(Work to be completed):
Copy every line of the records below character for character, with nothing added, dropped, or reordered.

>>

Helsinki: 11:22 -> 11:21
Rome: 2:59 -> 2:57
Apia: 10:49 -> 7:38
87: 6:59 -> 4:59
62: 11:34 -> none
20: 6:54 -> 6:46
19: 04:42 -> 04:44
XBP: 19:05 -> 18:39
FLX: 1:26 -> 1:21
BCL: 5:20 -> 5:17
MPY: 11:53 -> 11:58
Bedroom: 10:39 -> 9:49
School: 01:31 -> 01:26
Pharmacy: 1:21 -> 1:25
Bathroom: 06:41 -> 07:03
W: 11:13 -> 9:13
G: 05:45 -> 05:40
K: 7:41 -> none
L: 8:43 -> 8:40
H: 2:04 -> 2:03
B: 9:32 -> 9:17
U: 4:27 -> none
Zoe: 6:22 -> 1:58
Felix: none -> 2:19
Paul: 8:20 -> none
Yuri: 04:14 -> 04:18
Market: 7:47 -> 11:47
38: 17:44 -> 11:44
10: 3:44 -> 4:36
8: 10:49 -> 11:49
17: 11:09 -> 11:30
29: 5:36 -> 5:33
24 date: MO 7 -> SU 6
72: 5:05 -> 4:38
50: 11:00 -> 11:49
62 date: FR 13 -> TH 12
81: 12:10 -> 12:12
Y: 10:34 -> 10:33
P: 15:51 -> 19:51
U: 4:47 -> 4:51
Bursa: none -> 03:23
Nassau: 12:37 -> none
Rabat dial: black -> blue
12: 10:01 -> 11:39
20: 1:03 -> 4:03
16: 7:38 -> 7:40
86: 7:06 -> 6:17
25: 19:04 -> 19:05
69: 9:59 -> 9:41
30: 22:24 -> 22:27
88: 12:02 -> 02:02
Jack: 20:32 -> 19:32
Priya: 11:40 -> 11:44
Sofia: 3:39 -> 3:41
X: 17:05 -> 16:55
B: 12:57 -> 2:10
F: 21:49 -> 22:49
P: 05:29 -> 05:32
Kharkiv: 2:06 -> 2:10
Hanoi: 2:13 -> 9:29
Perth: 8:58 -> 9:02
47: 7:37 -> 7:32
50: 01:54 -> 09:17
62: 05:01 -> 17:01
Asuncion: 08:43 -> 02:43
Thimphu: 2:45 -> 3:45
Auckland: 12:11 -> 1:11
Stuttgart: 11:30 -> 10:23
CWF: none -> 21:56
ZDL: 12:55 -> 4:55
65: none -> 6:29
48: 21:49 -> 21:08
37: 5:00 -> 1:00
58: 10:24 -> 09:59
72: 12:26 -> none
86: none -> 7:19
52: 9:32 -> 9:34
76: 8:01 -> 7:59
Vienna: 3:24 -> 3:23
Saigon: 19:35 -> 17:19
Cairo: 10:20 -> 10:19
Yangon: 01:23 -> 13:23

<<

(Solution to this task):
Helsinki: 11:22 -> 11:21
Rome: 2:59 -> 2:57
Apia: 10:49 -> 7:38
87: 6:59 -> 4:59
62: 11:34 -> none
20: 6:54 -> 6:46
19: 04:42 -> 04:44
XBP: 19:05 -> 18:39
FLX: 1:26 -> 1:21
BCL: 5:20 -> 5:17
MPY: 11:53 -> 11:58
Bedroom: 10:39 -> 9:49
School: 01:31 -> 01:26
Pharmacy: 1:21 -> 1:25
Bathroom: 06:41 -> 07:03
W: 11:13 -> 9:13
G: 05:45 -> 05:40
K: 7:41 -> none
L: 8:43 -> 8:40
H: 2:04 -> 2:03
B: 9:32 -> 9:17
U: 4:27 -> none
Zoe: 6:22 -> 1:58
Felix: none -> 2:19
Paul: 8:20 -> none
Yuri: 04:14 -> 04:18
Market: 7:47 -> 11:47
38: 17:44 -> 11:44
10: 3:44 -> 4:36
8: 10:49 -> 11:49
17: 11:09 -> 11:30
29: 5:36 -> 5:33
24 date: MO 7 -> SU 6
72: 5:05 -> 4:38
50: 11:00 -> 11:49
62 date: FR 13 -> TH 12
81: 12:10 -> 12:12
Y: 10:34 -> 10:33
P: 15:51 -> 19:51
U: 4:47 -> 4:51
Bursa: none -> 03:23
Nassau: 12:37 -> none
Rabat dial: black -> blue
12: 10:01 -> 11:39
20: 1:03 -> 4:03
16: 7:38 -> 7:40
86: 7:06 -> 6:17
25: 19:04 -> 19:05
69: 9:59 -> 9:41
30: 22:24 -> 22:27
88: 12:02 -> 02:02
Jack: 20:32 -> 19:32
Priya: 11:40 -> 11:44
Sofia: 3:39 -> 3:41
X: 17:05 -> 16:55
B: 12:57 -> 2:10
F: 21:49 -> 22:49
P: 05:29 -> 05:32
Kharkiv: 2:06 -> 2:10
Hanoi: 2:13 -> 9:29
Perth: 8:58 -> 9:02
47: 7:37 -> 7:32
50: 01:54 -> 09:17
62: 05:01 -> 17:01
Asuncion: 08:43 -> 02:43
Thimphu: 2:45 -> 3:45
Auckland: 12:11 -> 1:11
Stuttgart: 11:30 -> 10:23
CWF: none -> 21:56
ZDL: 12:55 -> 4:55
65: none -> 6:29
48: 21:49 -> 21:08
37: 5:00 -> 1:00
58: 10:24 -> 09:59
72: 12:26 -> none
86: none -> 7:19
52: 9:32 -> 9:34
76: 8:01 -> 7:59
Vienna: 3:24 -> 3:23
Saigon: 19:35 -> 17:19
Cairo: 10:20 -> 10:19
Yangon: 01:23 -> 13:23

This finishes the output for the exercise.